Given data →
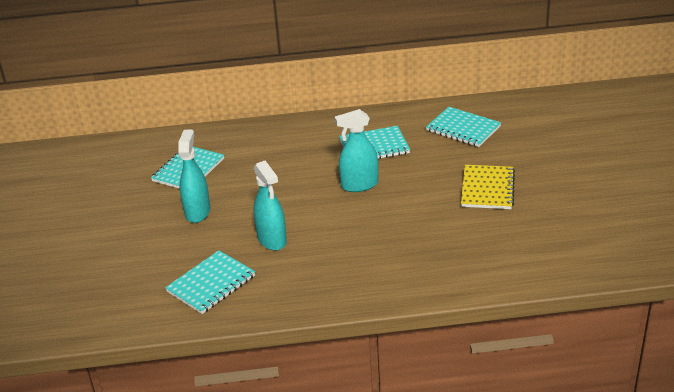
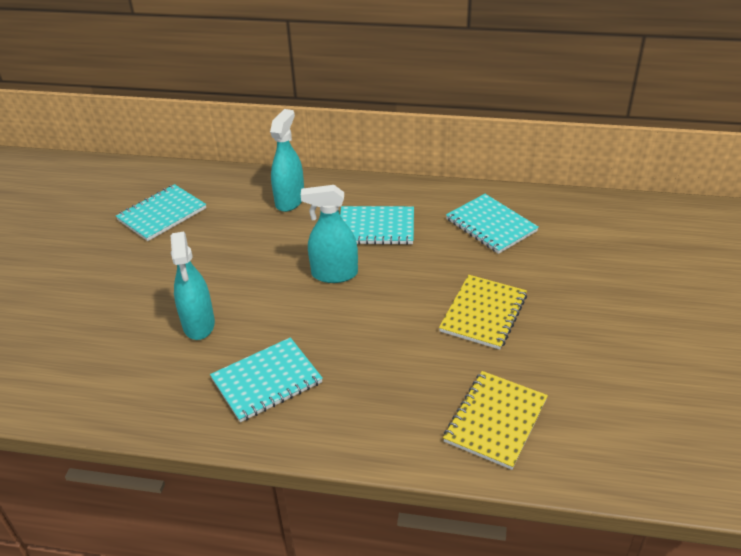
camera: 15 degrees right, 5 degrees up
(197, 212) = (141, 269): turquoise spray bottle -> turquoise spray bottle (290, 200)
(211, 284) = (100, 367): turquoise notebook -> turquoise notebook (267, 381)
(529, 253) = (495, 420): none -> yellow notebook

What the task asks → Set down the line holding "(211, 284) = (100, 367): turquoise" and all later lines through the last one in the material above, exactly, and no other lines.

Exercise result →
(211, 284) = (100, 367): turquoise notebook -> turquoise notebook (267, 381)
(529, 253) = (495, 420): none -> yellow notebook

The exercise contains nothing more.